* [Exercise description] Among the lines below, which ones contain the word "COIL"? Copy every such line.

* [Source material]
━━━━━━━━━━━━━━━━━━━━

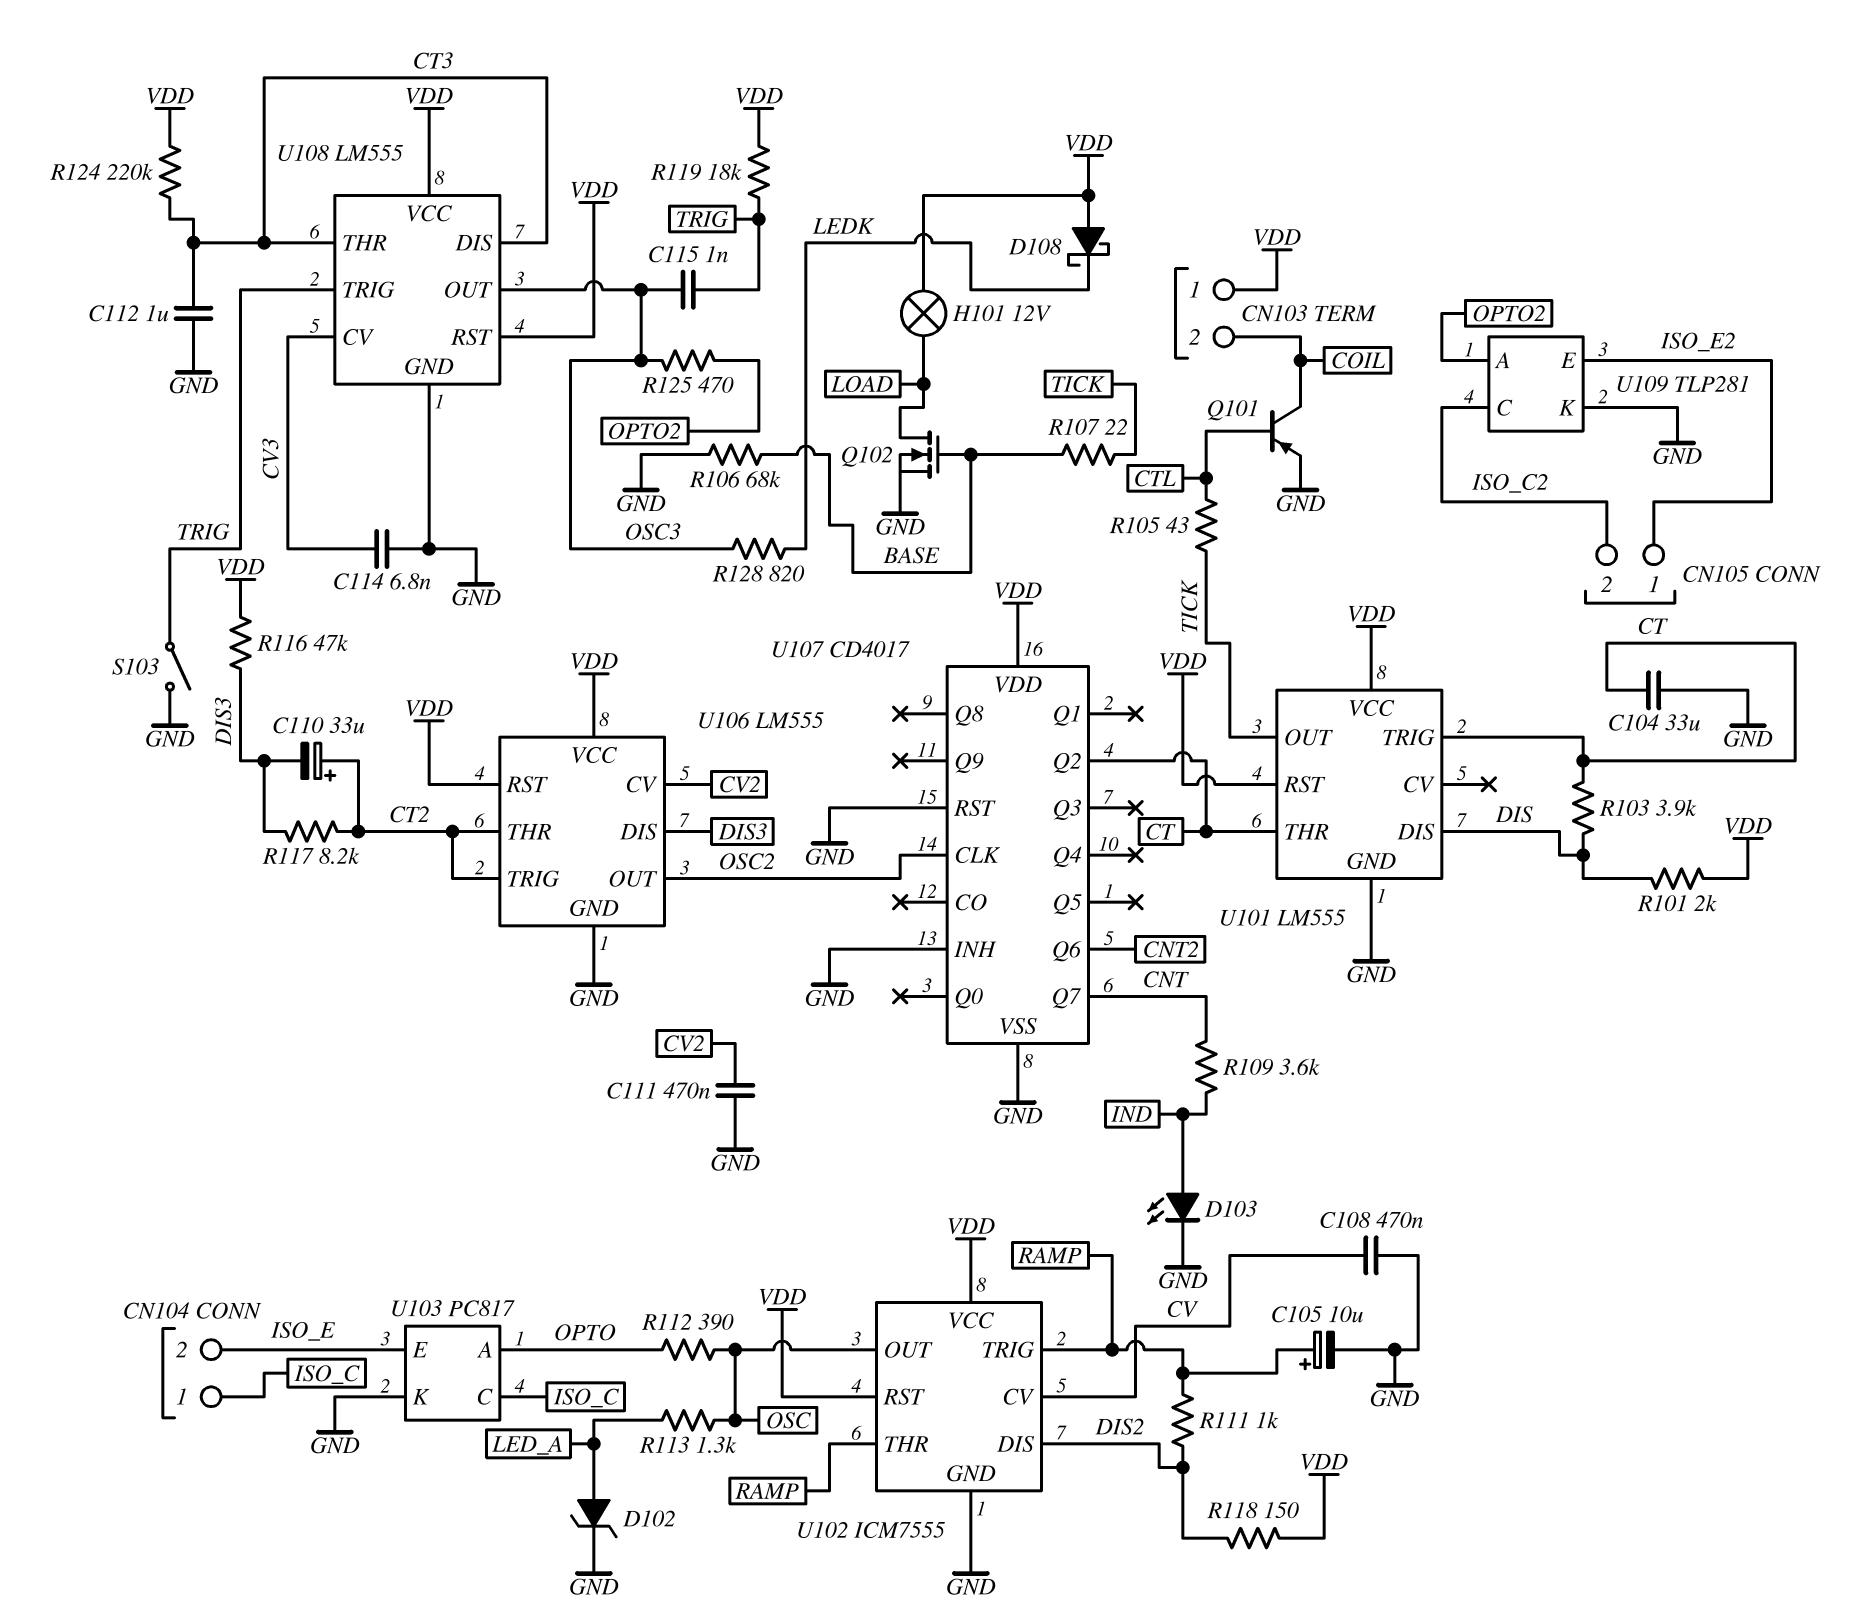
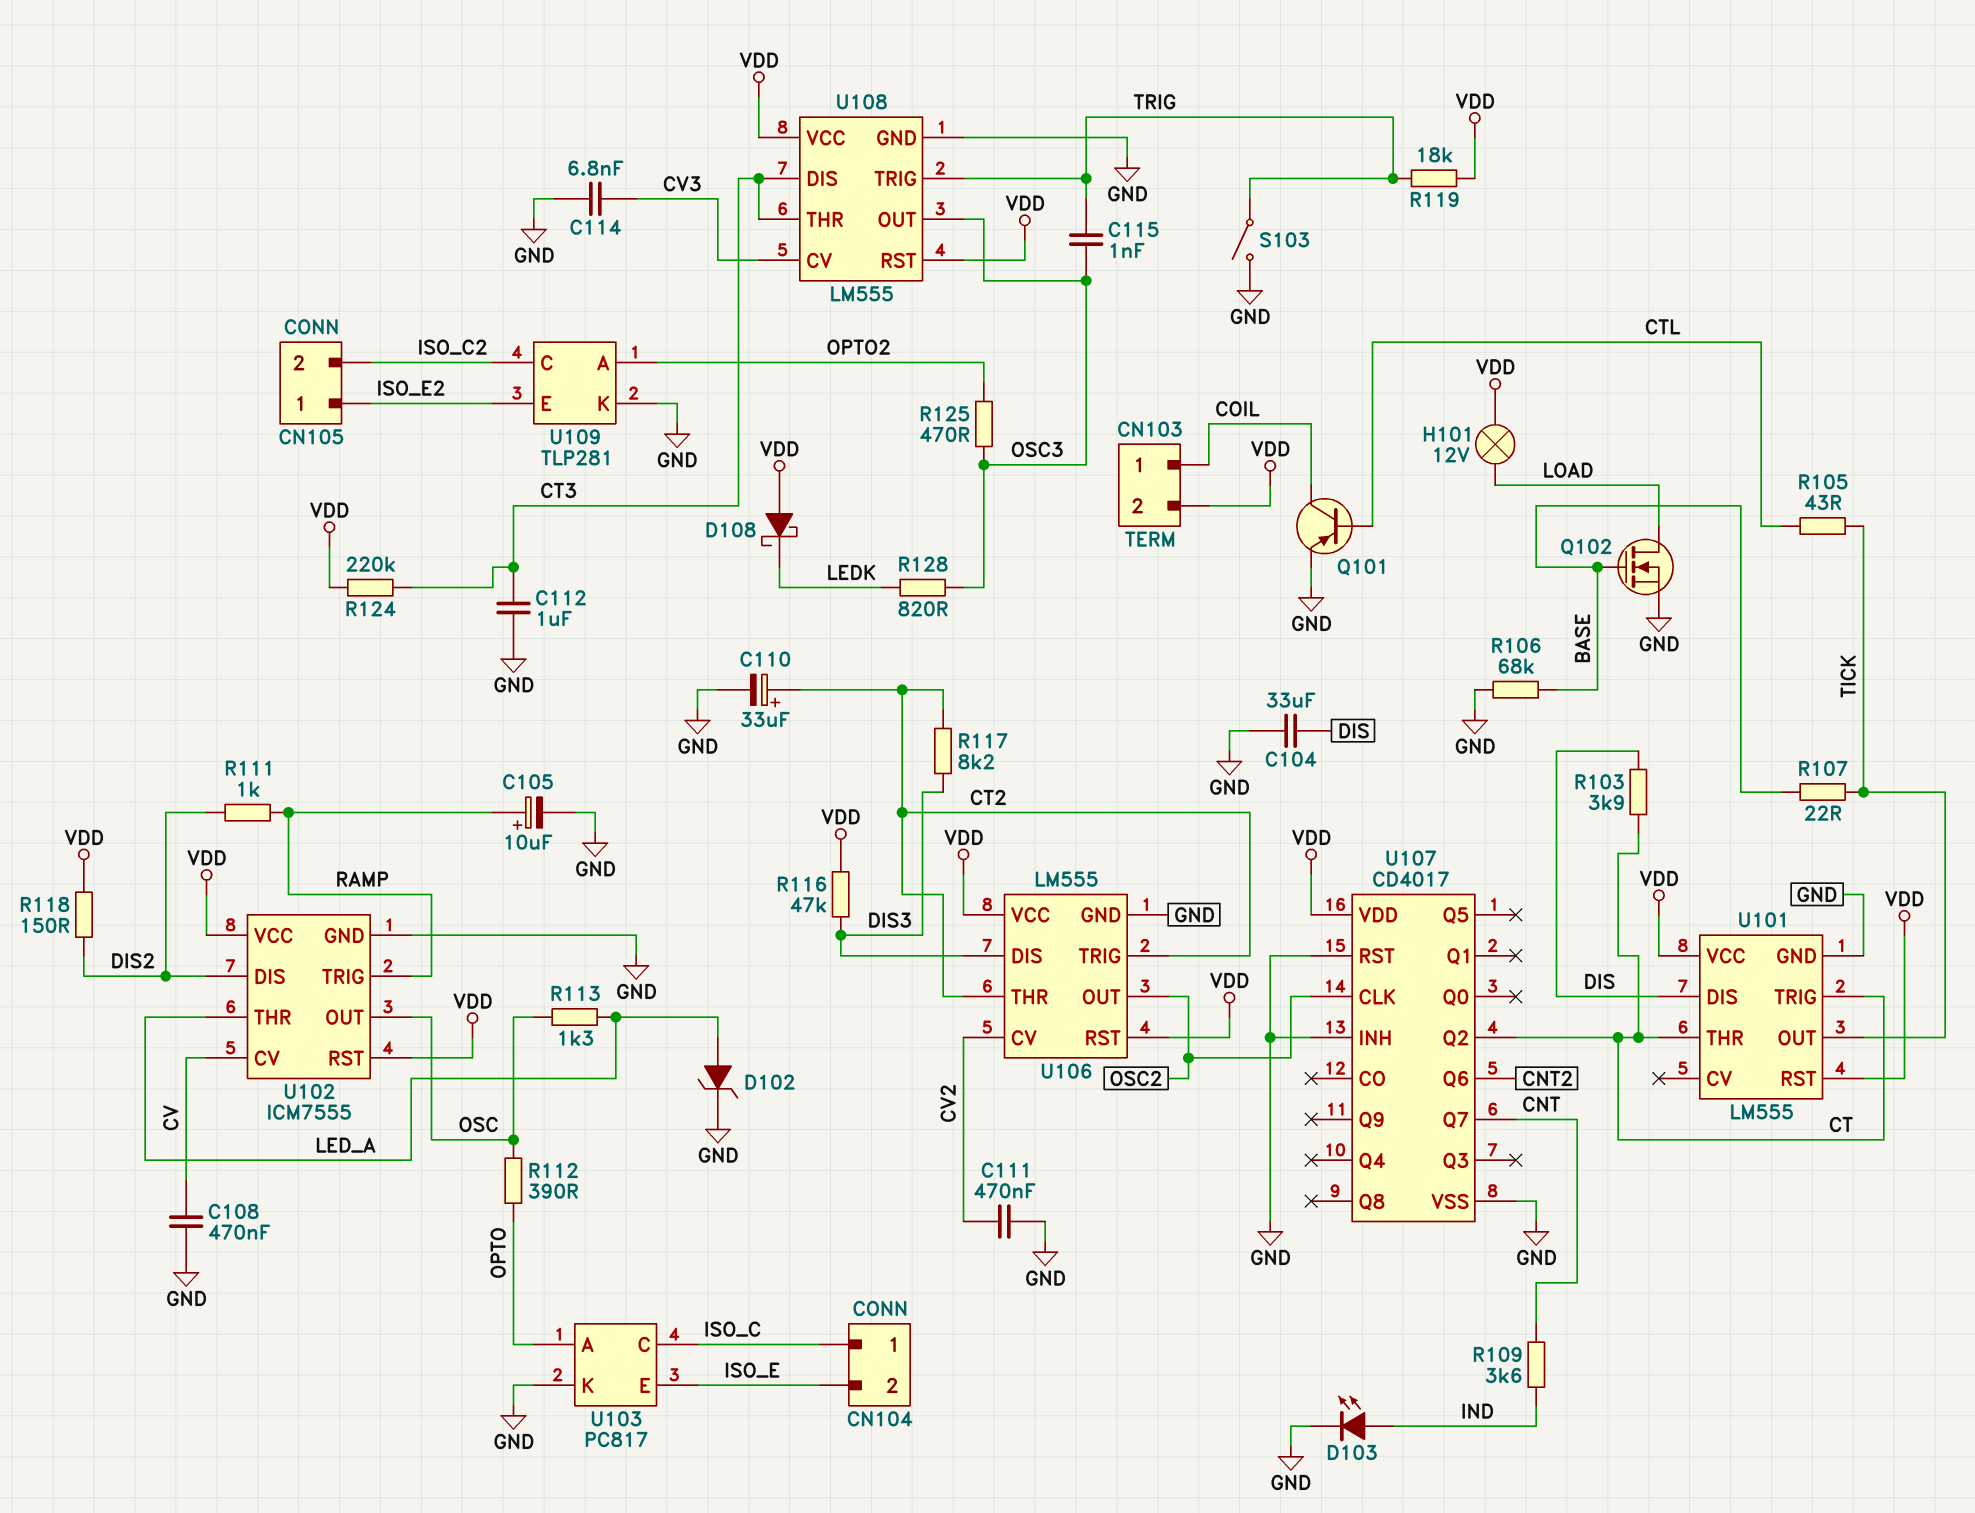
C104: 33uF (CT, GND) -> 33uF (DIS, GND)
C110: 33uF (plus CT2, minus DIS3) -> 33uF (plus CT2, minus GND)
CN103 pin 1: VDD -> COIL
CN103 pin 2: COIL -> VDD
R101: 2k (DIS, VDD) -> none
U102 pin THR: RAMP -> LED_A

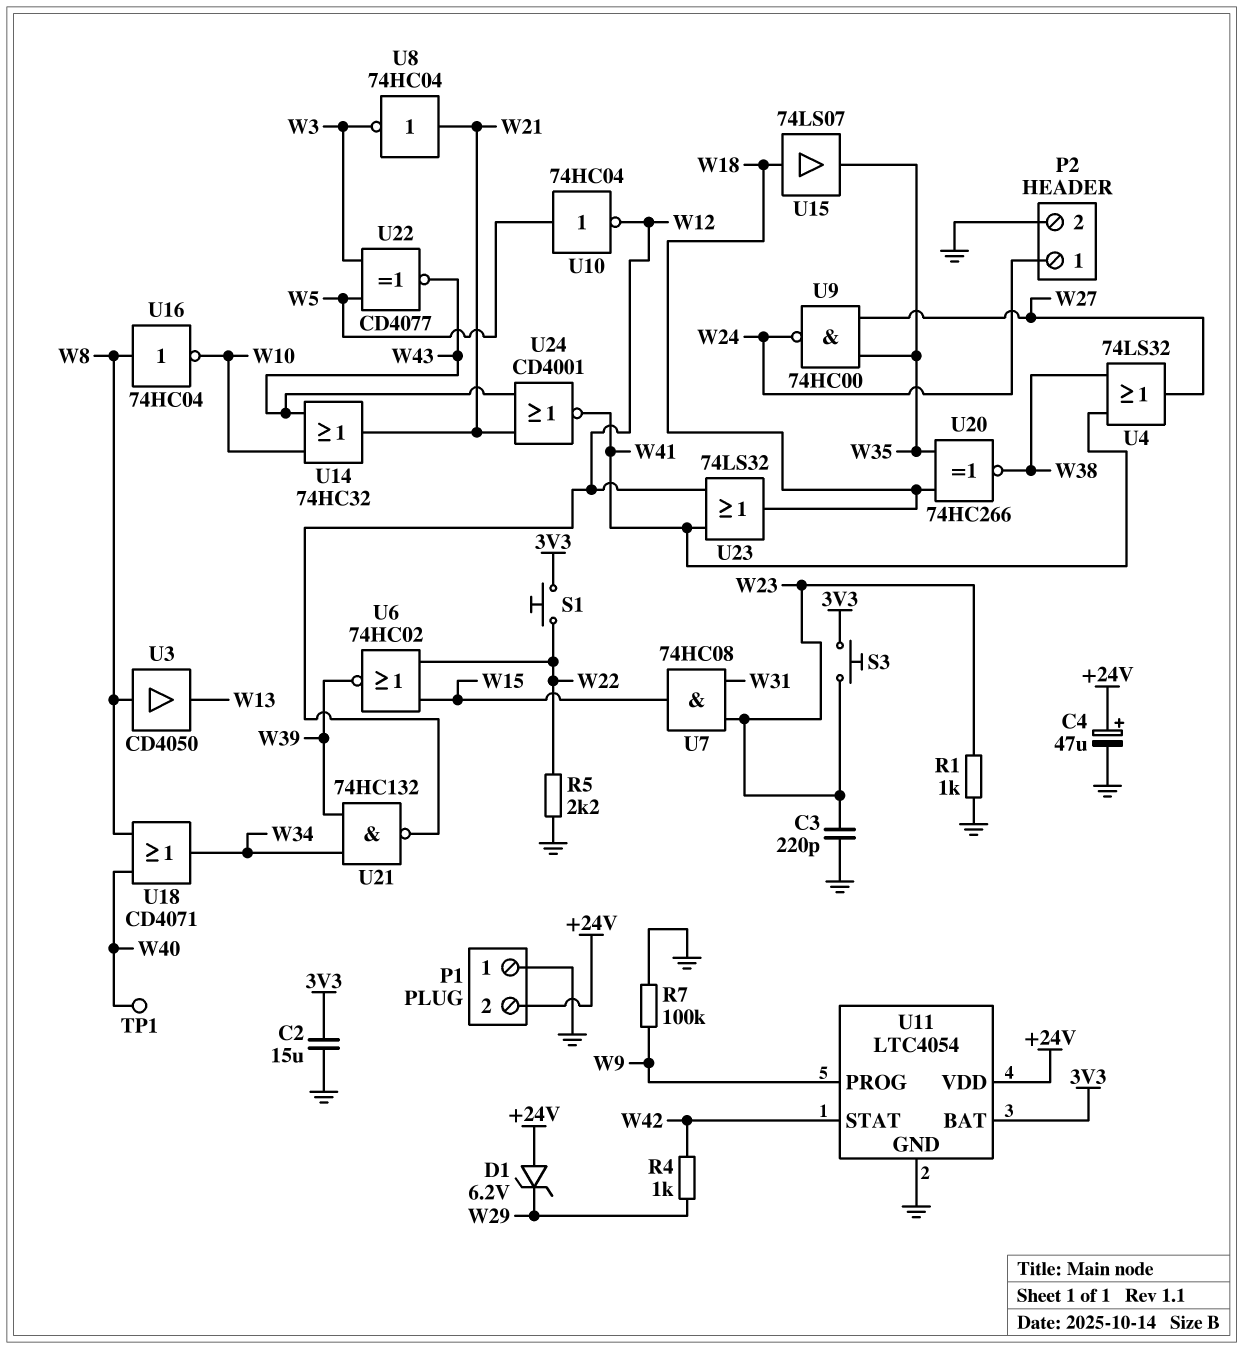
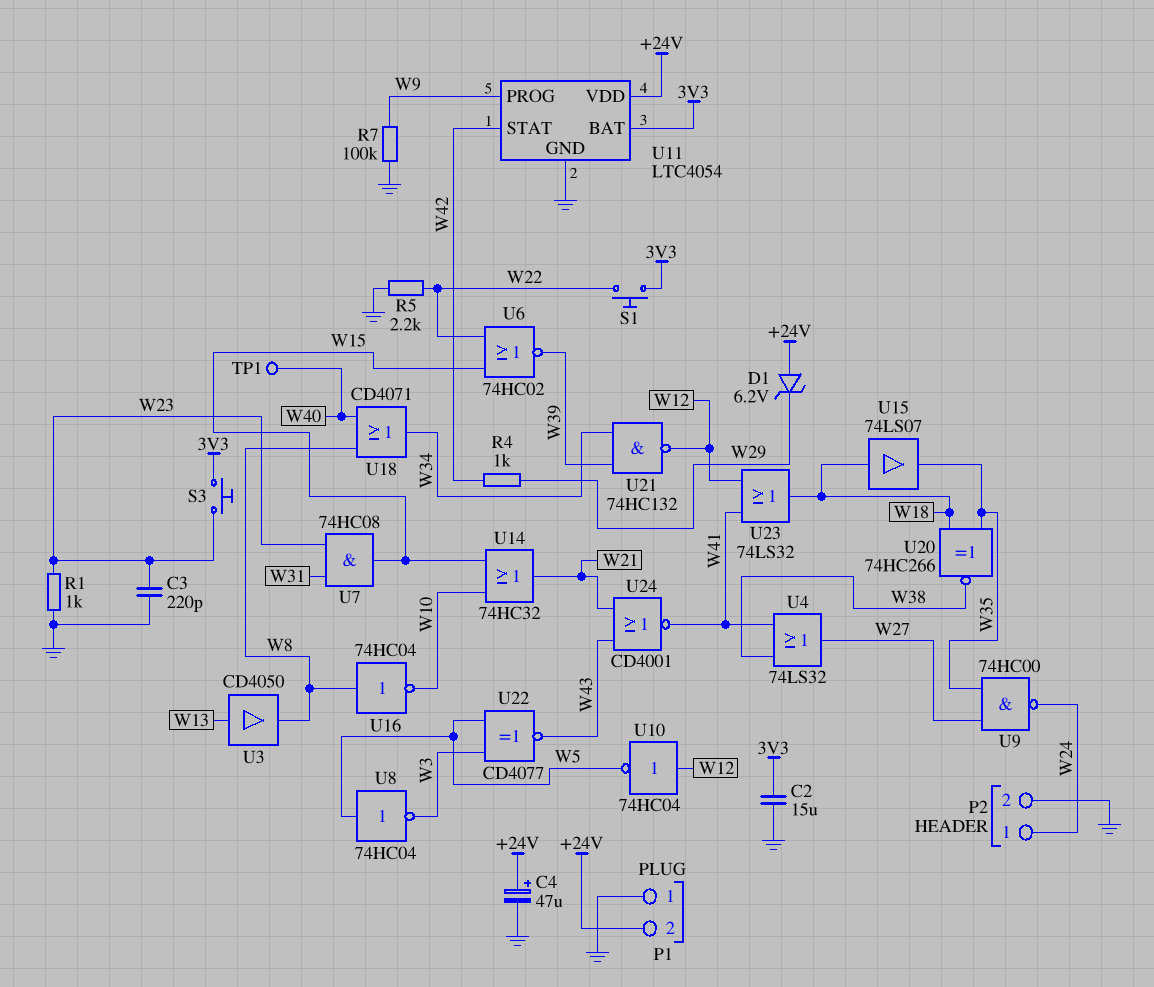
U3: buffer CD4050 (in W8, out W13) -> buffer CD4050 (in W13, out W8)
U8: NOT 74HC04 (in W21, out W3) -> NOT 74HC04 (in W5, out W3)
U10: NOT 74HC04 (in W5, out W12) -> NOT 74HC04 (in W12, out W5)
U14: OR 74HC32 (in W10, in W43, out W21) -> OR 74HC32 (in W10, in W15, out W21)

━━━━━━━━━━━━━━━━━━━━

* [Answer space]
CN103 pin 1: VDD -> COIL
CN103 pin 2: COIL -> VDD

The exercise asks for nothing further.